▶ **Supplied information**:
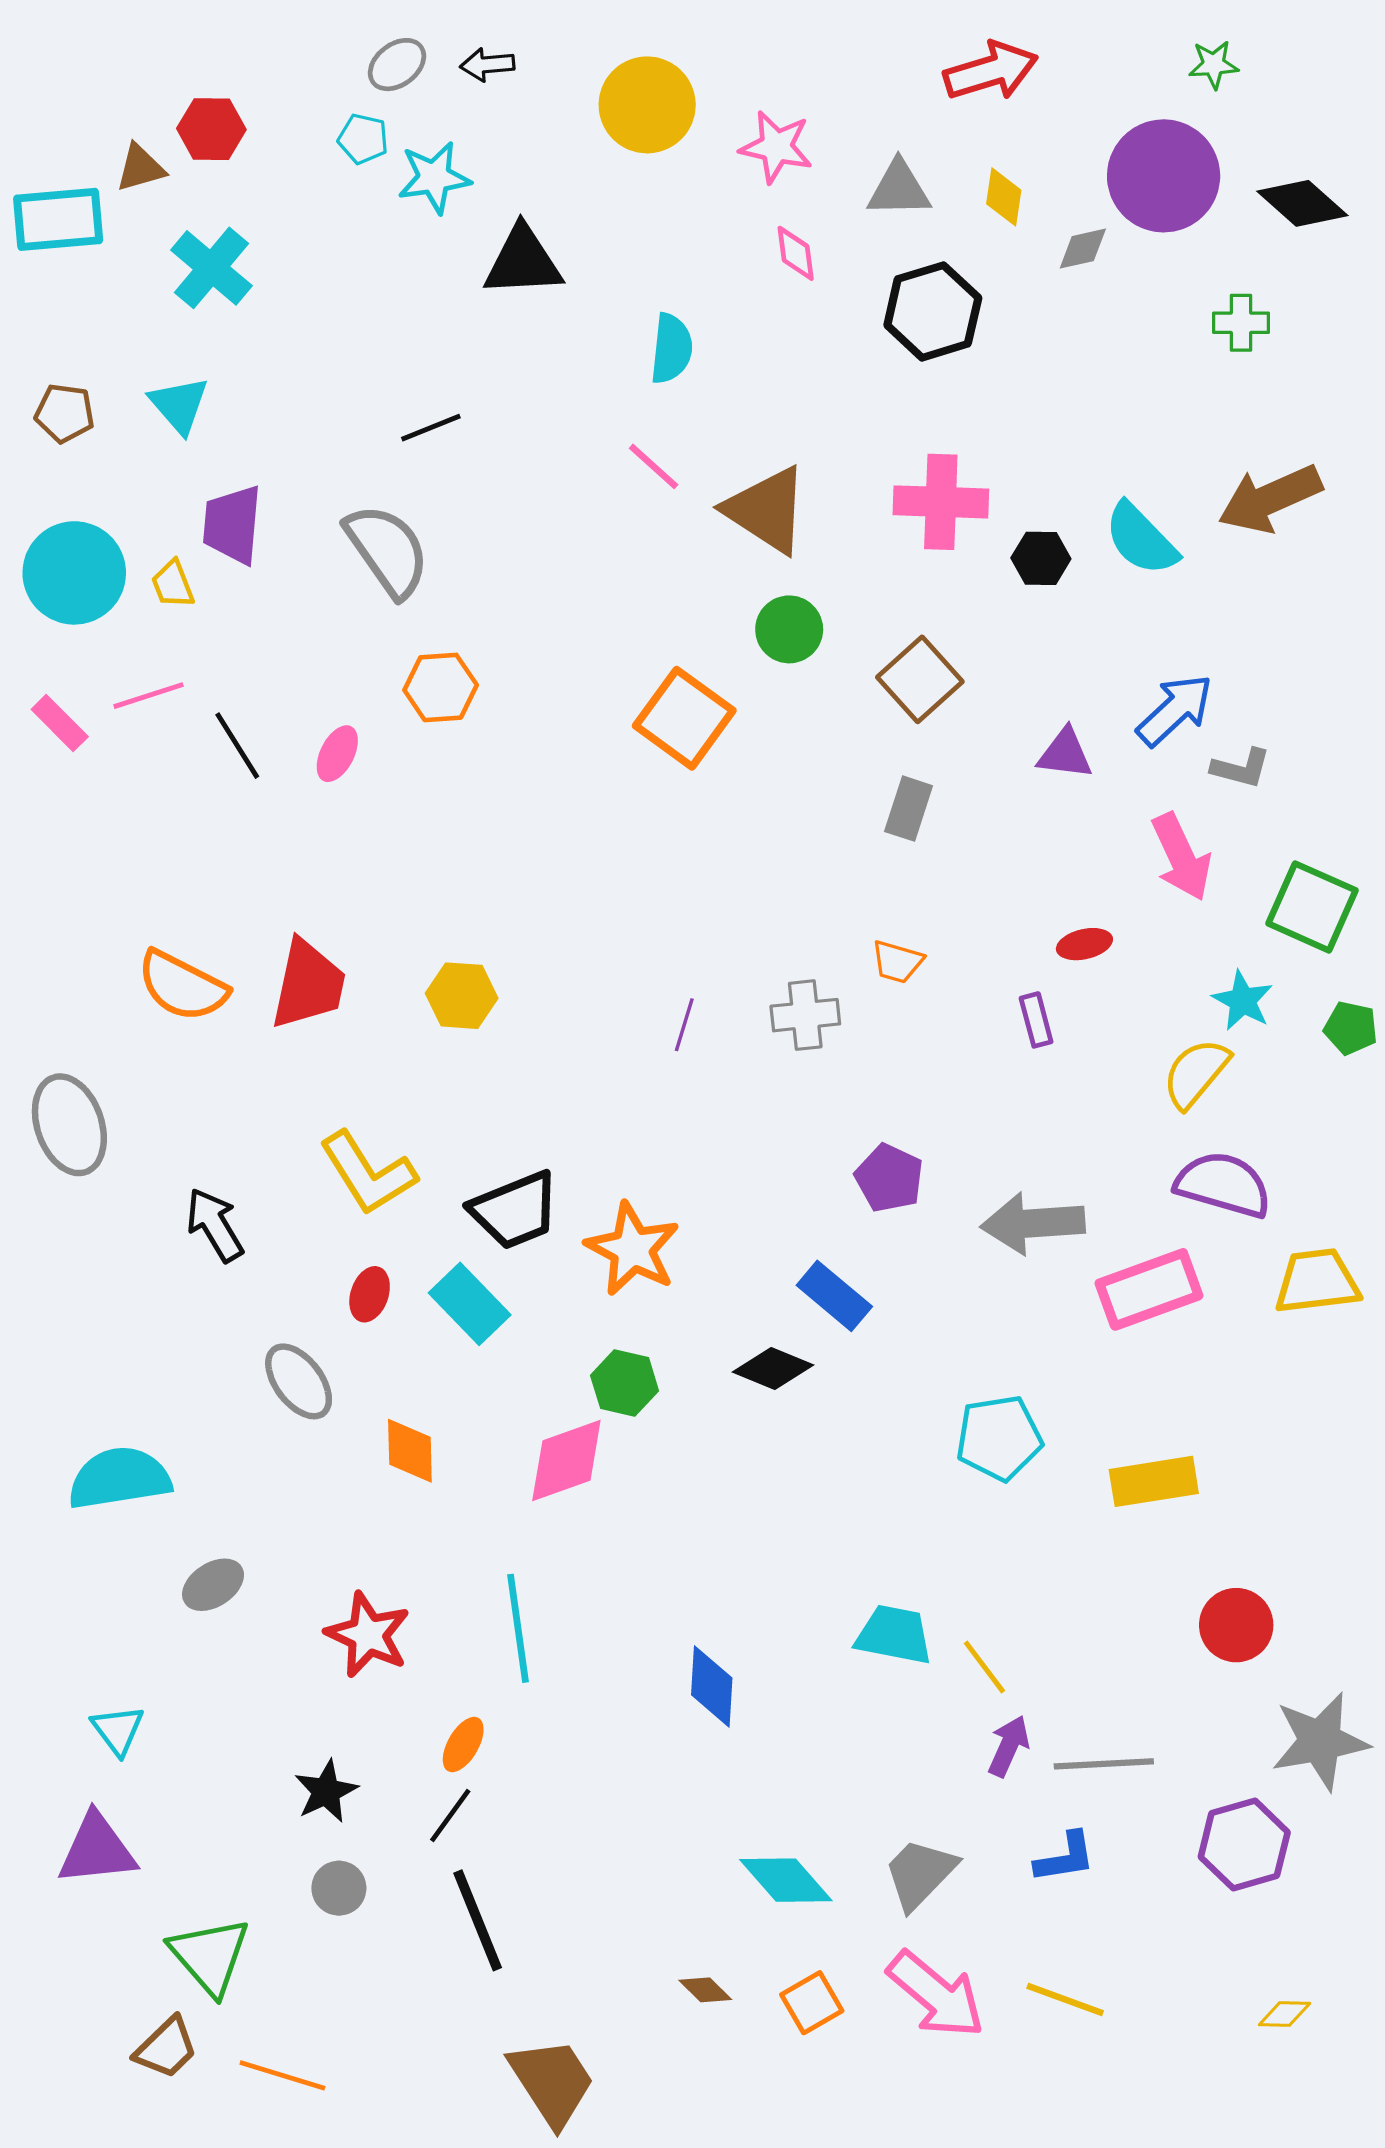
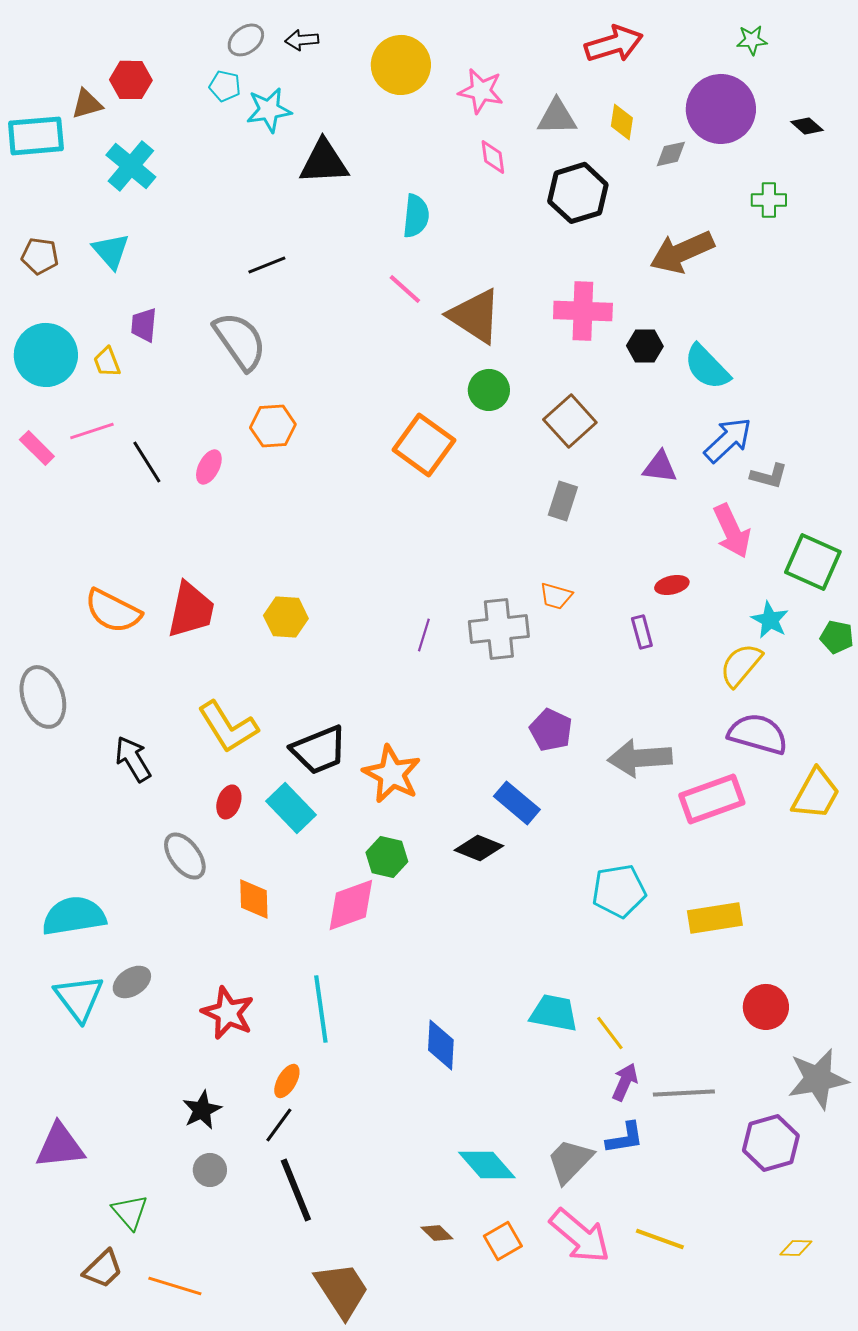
black diamond: (1302, 203) -> (807, 126), size x0.6
brown arrow: (1270, 499) -> (682, 252), moved
purple trapezoid: (232, 524) -> (144, 325), size x0.7
cyan semicircle: (1141, 539) -> (707, 367), moved
gray cross: (805, 1015) -> (499, 629), size x1.4
yellow trapezoid: (1317, 1281) -> (816, 794), turned 126
cyan triangle: (118, 1730) -> (79, 998), moved, size x1.5
blue L-shape: (1065, 1857) -> (625, 1138), moved
green triangle: (210, 1956) -> (130, 1212), size x0.7

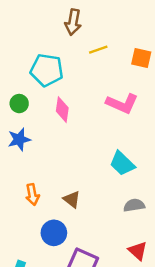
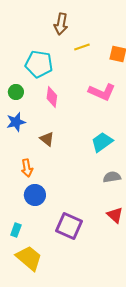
cyan trapezoid: (122, 163) -> (102, 142), turned 100
brown triangle: (72, 199) -> (47, 139), moved
blue circle: (54, 233) -> (35, 195), moved

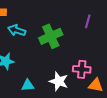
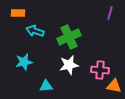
purple line: (88, 21) -> (110, 13), moved
white star: (59, 81) -> (69, 65), moved, turned -30

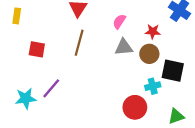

▶ **Goal of the exercise**:
Show each line in the entries that holds the string "moved".

▶ **Solved problem**:
brown arrow: (1270, 499) -> (682, 252), moved
cyan semicircle: (1141, 539) -> (707, 367), moved
cyan triangle: (118, 1730) -> (79, 998), moved, size x1.5
blue L-shape: (1065, 1857) -> (625, 1138), moved
brown triangle: (72, 199) -> (47, 139), moved
blue circle: (54, 233) -> (35, 195), moved
purple line: (88, 21) -> (110, 13), moved
white star: (59, 81) -> (69, 65), moved, turned -30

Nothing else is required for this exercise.